__What you are asked to do__.
For the records that follow, please set down exactly the lines between the one holding "Forecasts: [604,295,637,321] ->" and the one holding "Lorsen 53: [235,607,308,680]", inclusive, and only those.

Stored data:

++++++++

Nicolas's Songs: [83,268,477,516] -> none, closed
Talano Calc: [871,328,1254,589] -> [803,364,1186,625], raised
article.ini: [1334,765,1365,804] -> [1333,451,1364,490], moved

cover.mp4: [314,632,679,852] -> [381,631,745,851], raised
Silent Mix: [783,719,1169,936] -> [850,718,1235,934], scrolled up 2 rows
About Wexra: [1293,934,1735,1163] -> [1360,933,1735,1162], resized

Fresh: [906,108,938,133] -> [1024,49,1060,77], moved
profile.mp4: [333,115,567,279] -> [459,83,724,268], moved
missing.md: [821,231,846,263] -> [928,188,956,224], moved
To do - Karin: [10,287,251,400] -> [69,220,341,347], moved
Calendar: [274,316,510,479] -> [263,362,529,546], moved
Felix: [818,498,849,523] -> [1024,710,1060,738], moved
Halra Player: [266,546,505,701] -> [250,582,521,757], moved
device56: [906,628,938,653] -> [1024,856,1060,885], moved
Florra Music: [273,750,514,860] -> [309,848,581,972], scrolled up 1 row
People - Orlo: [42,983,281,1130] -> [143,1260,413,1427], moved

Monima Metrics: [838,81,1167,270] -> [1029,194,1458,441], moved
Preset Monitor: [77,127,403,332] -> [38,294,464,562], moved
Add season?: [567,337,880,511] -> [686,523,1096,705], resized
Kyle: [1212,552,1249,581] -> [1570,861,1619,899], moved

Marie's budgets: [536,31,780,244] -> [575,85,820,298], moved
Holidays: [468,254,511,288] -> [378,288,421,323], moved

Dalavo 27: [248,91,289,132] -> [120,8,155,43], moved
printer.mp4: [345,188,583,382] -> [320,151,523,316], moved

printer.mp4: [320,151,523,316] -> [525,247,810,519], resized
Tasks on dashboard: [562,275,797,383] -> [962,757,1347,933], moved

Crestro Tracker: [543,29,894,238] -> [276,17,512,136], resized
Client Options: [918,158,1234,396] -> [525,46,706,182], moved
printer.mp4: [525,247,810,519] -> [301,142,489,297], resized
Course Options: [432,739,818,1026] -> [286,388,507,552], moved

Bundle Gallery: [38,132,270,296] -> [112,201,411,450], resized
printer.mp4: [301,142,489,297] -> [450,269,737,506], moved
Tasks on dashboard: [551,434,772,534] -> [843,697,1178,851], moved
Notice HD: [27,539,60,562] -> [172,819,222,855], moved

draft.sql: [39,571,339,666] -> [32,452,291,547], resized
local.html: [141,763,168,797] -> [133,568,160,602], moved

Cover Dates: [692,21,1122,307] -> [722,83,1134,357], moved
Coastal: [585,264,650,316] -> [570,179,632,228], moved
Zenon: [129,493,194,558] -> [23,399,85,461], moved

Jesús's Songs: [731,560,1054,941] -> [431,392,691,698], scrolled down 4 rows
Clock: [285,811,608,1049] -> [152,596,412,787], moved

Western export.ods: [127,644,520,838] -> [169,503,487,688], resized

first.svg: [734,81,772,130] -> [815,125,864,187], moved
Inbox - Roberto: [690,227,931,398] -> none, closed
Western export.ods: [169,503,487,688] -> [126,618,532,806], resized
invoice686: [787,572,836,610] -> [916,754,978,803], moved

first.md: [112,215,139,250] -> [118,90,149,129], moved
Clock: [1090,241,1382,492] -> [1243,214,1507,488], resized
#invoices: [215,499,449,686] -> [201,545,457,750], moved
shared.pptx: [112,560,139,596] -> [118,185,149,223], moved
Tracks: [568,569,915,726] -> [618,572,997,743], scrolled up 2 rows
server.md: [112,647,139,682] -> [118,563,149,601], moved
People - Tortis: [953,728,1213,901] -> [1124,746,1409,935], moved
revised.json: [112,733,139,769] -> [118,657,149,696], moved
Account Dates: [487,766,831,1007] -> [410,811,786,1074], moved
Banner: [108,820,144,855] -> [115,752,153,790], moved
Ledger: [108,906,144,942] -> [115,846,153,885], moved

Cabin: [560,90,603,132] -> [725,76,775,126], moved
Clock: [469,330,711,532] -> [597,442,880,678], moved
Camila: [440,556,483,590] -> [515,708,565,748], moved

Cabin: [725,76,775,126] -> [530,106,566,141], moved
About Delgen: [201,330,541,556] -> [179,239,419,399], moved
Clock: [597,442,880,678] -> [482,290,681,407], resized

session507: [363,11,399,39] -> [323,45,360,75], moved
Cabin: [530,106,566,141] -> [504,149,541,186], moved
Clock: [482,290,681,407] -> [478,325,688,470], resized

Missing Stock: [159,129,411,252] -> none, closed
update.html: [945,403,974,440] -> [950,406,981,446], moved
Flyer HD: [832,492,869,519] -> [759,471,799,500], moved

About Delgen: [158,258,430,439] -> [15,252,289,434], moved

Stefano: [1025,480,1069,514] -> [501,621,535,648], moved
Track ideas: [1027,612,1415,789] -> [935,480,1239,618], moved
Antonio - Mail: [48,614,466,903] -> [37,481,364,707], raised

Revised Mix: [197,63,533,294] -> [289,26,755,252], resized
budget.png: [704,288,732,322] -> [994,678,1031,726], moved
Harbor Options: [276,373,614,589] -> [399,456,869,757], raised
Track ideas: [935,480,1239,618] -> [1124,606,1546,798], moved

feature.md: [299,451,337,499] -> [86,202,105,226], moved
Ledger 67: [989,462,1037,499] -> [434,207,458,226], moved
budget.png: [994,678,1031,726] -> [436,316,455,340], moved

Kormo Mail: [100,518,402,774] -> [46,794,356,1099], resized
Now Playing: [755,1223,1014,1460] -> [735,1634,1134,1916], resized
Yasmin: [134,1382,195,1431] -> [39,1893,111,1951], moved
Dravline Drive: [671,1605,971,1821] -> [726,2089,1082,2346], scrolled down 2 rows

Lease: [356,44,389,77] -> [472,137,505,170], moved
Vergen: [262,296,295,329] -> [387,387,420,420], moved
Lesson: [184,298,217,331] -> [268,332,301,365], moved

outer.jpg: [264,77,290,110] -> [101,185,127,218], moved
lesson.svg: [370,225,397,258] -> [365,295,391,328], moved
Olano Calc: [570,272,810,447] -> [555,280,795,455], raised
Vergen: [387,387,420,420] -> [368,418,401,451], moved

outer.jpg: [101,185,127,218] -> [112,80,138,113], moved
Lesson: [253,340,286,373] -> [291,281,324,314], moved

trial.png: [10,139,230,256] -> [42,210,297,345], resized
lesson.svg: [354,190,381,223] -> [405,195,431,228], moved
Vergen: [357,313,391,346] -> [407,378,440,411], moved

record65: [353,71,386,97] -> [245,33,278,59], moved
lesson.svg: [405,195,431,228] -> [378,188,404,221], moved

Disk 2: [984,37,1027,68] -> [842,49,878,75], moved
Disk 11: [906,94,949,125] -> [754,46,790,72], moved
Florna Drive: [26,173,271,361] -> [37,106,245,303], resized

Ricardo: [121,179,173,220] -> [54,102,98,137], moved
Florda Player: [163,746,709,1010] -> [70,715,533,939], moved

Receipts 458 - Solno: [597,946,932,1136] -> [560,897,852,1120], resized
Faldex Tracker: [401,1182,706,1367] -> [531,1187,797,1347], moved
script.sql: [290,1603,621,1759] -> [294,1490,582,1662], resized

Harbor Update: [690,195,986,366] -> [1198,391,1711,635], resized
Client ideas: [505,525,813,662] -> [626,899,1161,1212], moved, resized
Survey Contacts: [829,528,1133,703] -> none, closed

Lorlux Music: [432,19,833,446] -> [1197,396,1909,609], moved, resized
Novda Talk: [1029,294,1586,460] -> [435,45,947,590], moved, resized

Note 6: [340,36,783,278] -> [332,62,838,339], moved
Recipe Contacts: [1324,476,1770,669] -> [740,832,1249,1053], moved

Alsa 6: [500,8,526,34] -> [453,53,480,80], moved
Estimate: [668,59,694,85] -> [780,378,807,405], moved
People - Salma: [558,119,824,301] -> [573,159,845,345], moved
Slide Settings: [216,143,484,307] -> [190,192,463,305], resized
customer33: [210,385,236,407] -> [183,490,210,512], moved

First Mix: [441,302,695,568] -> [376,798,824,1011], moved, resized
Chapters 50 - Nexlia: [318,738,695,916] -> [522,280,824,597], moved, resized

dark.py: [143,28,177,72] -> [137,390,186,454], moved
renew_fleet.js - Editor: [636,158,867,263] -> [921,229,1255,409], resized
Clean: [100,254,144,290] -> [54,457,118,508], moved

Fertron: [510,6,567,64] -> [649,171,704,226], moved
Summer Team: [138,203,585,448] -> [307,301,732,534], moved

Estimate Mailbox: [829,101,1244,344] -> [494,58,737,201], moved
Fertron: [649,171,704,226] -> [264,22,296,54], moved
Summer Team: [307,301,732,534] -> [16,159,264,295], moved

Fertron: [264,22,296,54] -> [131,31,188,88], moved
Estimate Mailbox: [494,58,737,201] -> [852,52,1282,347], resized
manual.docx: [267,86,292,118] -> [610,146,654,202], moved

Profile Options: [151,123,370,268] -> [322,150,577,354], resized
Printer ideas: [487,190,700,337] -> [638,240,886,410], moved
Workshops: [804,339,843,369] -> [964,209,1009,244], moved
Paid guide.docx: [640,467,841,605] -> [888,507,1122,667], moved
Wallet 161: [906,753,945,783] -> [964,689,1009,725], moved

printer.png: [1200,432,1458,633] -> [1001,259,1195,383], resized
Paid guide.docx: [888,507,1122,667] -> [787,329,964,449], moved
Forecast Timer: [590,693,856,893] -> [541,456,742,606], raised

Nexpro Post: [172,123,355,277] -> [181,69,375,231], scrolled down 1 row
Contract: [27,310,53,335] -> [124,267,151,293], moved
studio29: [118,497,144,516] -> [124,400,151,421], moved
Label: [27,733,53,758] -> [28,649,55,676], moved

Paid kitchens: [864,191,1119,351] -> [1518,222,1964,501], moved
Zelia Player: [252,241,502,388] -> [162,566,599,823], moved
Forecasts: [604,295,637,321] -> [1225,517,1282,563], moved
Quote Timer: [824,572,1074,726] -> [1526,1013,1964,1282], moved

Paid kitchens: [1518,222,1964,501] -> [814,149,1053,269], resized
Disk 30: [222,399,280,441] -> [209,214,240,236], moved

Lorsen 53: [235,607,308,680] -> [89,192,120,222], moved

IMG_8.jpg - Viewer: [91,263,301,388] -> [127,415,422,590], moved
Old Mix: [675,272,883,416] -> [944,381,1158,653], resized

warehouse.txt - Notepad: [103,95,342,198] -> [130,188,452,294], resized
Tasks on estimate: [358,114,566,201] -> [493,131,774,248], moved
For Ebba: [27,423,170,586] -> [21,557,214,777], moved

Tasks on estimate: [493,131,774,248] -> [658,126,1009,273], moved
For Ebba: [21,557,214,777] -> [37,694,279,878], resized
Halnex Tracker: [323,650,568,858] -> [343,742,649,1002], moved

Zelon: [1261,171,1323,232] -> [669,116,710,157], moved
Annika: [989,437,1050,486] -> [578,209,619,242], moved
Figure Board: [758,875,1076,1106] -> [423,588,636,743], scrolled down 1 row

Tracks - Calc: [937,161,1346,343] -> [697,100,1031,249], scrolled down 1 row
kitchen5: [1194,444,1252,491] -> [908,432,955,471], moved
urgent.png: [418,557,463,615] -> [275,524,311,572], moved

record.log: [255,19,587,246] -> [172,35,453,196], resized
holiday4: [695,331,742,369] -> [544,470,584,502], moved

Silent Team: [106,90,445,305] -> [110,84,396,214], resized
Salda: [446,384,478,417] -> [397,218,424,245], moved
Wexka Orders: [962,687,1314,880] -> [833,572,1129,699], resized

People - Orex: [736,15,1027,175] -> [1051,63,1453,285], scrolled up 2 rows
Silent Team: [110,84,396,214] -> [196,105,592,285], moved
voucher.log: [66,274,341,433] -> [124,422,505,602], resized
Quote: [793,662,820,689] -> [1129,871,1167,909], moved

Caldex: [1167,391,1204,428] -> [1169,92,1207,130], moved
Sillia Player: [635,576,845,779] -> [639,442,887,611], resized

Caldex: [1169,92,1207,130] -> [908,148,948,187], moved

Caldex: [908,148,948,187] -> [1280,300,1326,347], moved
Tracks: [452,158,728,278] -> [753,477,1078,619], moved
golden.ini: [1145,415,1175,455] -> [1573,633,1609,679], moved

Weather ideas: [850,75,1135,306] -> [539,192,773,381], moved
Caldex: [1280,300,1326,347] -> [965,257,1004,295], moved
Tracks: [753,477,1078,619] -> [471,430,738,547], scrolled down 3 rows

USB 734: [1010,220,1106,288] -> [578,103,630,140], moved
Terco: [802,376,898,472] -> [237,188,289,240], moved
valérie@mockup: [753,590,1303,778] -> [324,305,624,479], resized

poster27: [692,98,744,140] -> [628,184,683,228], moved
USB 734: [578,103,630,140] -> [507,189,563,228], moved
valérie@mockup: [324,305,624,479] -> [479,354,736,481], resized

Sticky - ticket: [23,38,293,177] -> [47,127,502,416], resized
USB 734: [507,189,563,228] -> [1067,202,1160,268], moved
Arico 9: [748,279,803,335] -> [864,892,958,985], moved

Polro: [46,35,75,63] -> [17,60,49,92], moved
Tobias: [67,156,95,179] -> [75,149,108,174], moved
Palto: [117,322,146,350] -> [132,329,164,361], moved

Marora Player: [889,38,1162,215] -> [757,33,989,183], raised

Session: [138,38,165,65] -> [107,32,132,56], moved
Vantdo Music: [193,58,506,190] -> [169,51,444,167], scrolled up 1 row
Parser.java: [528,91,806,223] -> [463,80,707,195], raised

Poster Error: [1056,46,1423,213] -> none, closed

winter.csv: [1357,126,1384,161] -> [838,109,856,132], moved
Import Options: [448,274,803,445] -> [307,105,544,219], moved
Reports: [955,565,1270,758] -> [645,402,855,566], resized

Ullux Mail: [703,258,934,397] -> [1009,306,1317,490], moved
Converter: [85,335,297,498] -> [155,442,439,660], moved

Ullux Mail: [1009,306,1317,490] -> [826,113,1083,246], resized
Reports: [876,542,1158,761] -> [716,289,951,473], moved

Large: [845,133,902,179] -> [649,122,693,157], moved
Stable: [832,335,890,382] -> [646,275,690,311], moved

++++++++

__Response for this exercise__.
Forecasts: [604,295,637,321] -> [1225,517,1282,563], moved
Quote Timer: [824,572,1074,726] -> [1526,1013,1964,1282], moved

Paid kitchens: [1518,222,1964,501] -> [814,149,1053,269], resized
Disk 30: [222,399,280,441] -> [209,214,240,236], moved

Lorsen 53: [235,607,308,680] -> [89,192,120,222], moved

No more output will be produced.